-- Opening Marker --

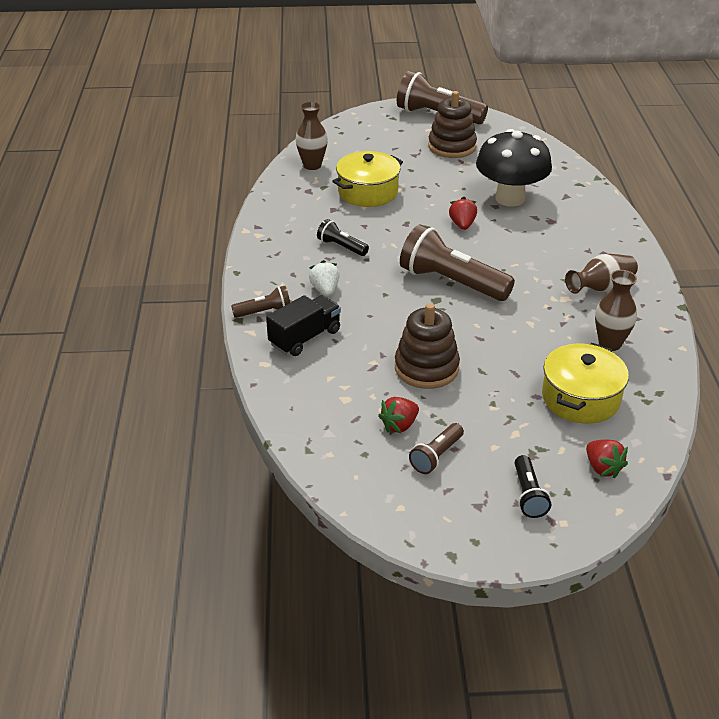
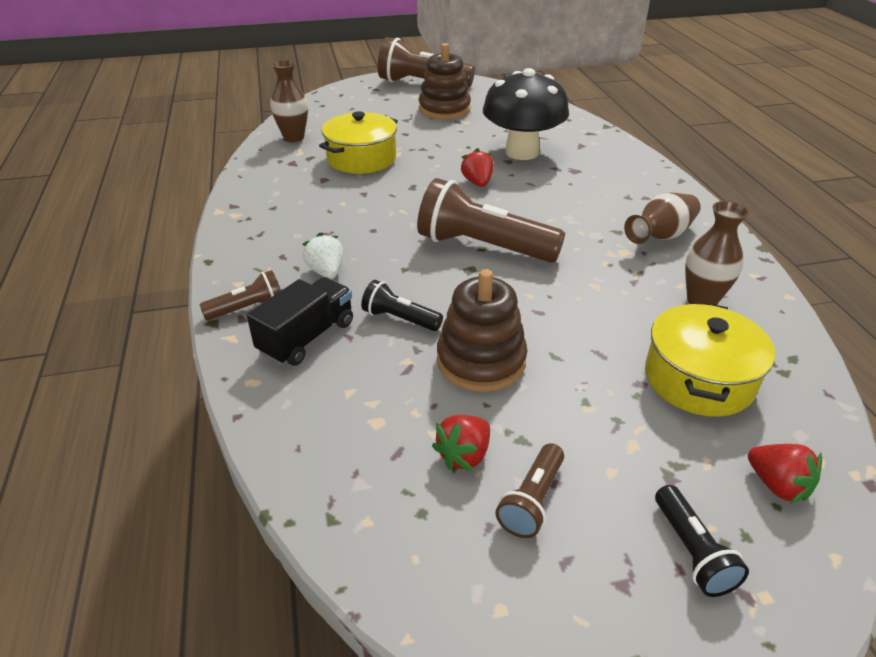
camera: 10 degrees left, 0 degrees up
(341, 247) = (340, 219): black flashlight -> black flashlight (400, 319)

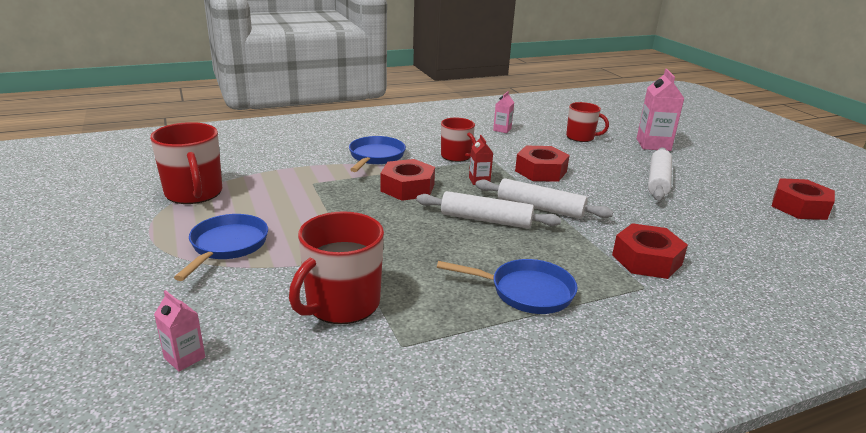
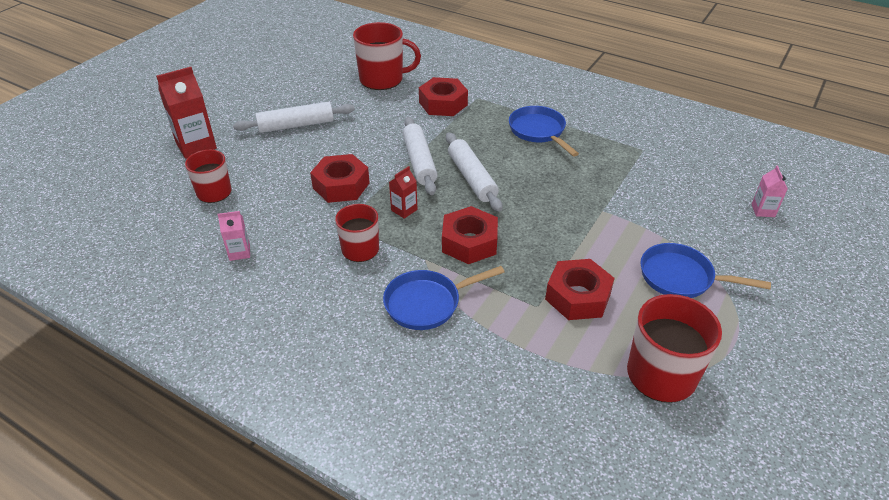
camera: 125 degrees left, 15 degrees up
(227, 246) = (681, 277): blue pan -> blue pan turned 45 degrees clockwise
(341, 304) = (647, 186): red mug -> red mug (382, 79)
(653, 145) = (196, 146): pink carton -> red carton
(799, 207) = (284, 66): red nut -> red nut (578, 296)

-- Closing Marker --
-- Opening Marker --

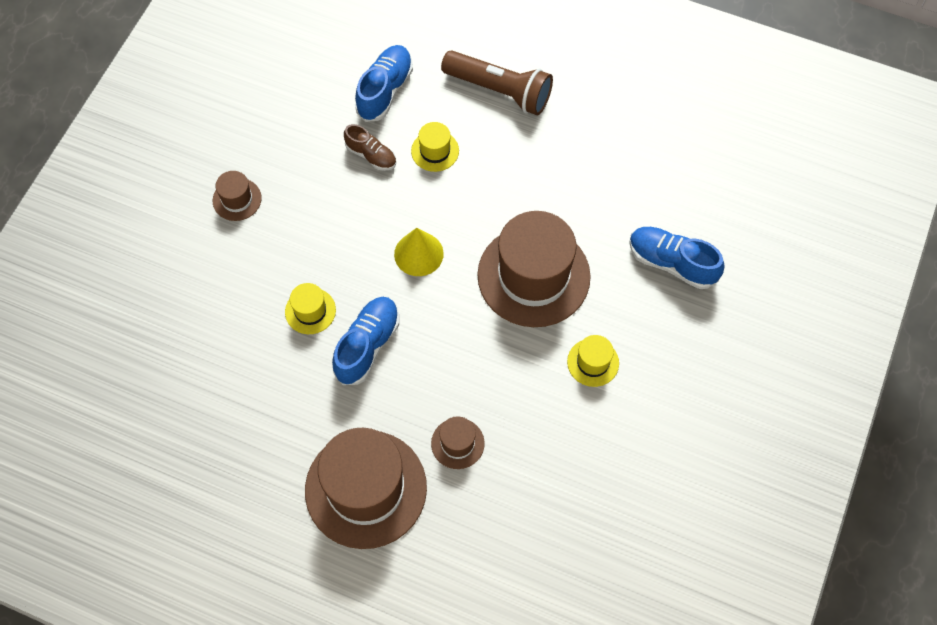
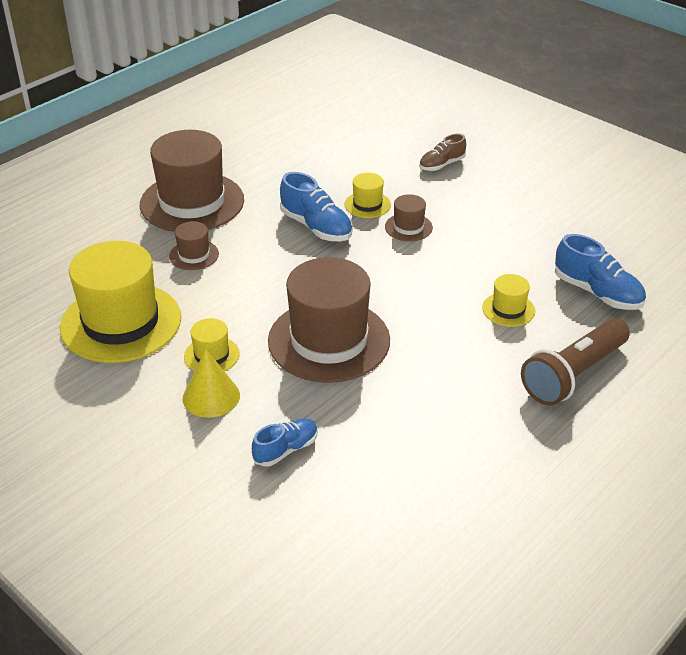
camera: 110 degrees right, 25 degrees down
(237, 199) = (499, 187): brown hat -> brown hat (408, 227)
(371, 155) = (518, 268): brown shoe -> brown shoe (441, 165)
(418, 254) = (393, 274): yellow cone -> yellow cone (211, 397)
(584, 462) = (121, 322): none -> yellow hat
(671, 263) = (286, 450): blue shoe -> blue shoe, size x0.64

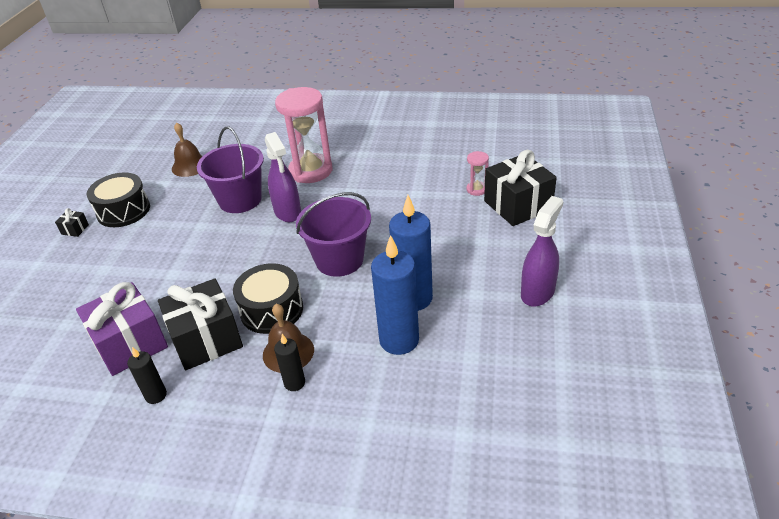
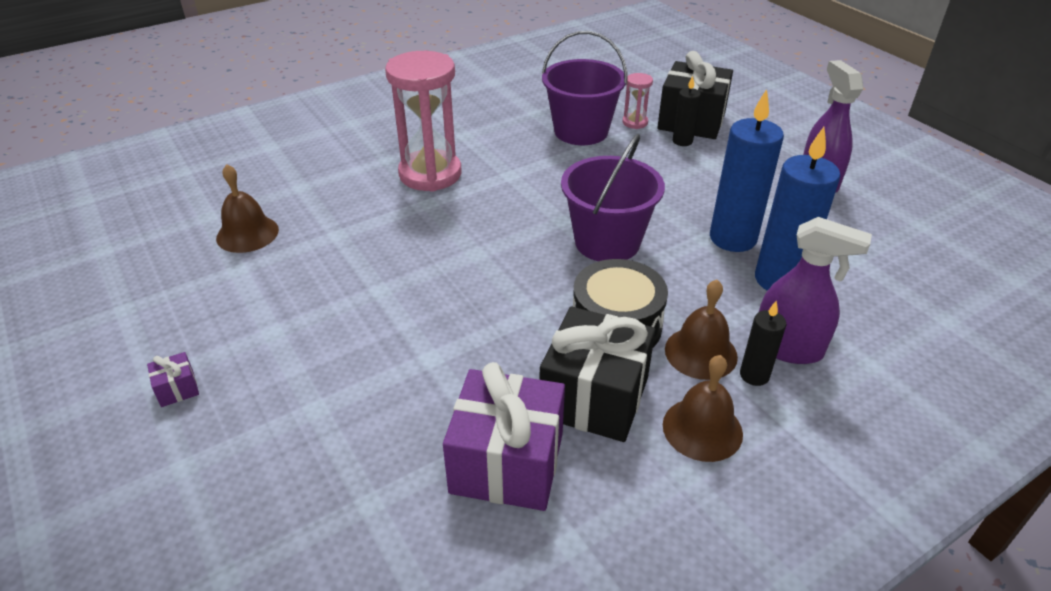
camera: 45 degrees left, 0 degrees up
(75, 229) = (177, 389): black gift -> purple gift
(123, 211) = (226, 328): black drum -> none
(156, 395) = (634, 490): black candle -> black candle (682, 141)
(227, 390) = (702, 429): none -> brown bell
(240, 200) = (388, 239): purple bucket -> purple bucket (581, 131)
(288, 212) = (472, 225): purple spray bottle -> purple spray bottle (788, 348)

-- Closing Marker --
-- Opening Marker --

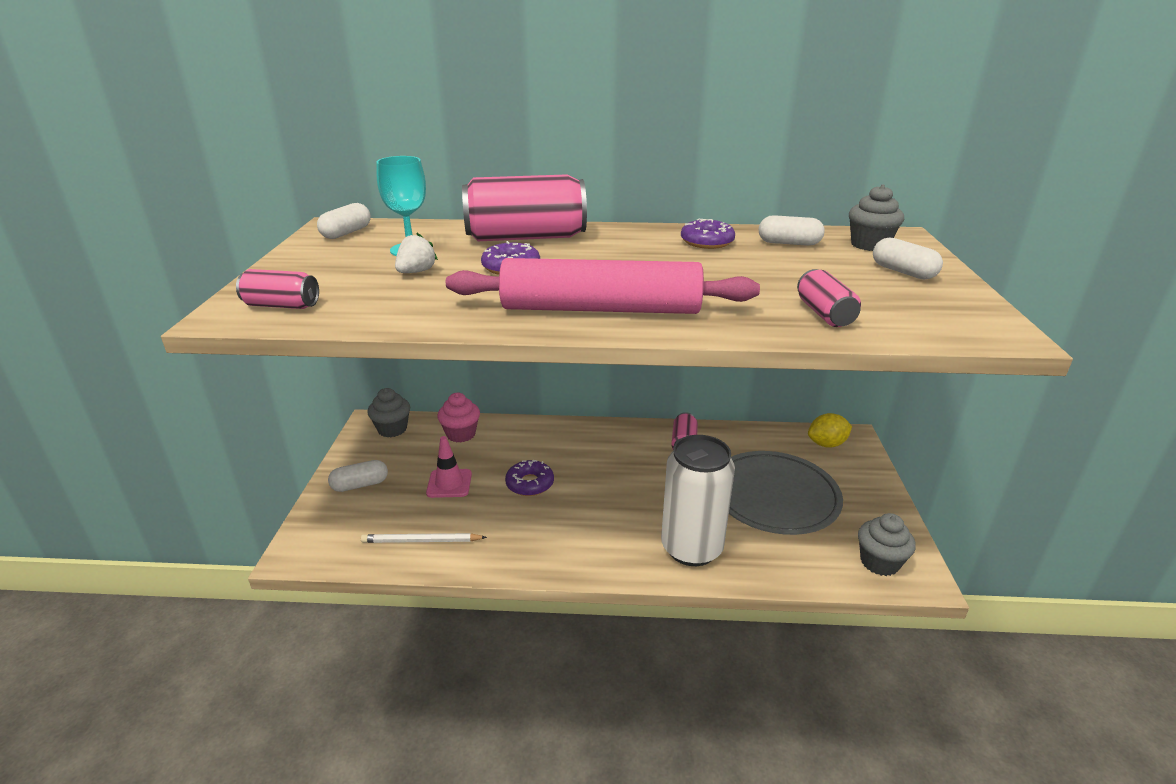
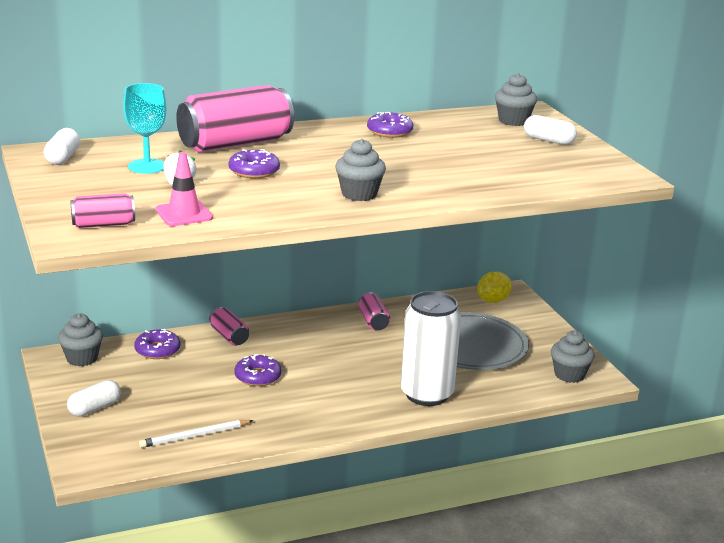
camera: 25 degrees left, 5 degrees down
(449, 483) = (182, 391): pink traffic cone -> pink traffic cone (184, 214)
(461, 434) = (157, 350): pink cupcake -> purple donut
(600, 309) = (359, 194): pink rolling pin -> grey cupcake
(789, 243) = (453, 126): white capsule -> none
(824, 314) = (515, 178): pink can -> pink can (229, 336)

-- Closing Marker --

Work instruction:
Copy out the lines above exactly, beginning at the one that contains "(75, 229) = (177, 389): black" and ending at the one that contains "(288, 212) = (472, 225): purple".

Solution to this exercise:
(75, 229) = (177, 389): black gift -> purple gift
(123, 211) = (226, 328): black drum -> none
(156, 395) = (634, 490): black candle -> black candle (682, 141)
(227, 390) = (702, 429): none -> brown bell
(240, 200) = (388, 239): purple bucket -> purple bucket (581, 131)
(288, 212) = (472, 225): purple spray bottle -> purple spray bottle (788, 348)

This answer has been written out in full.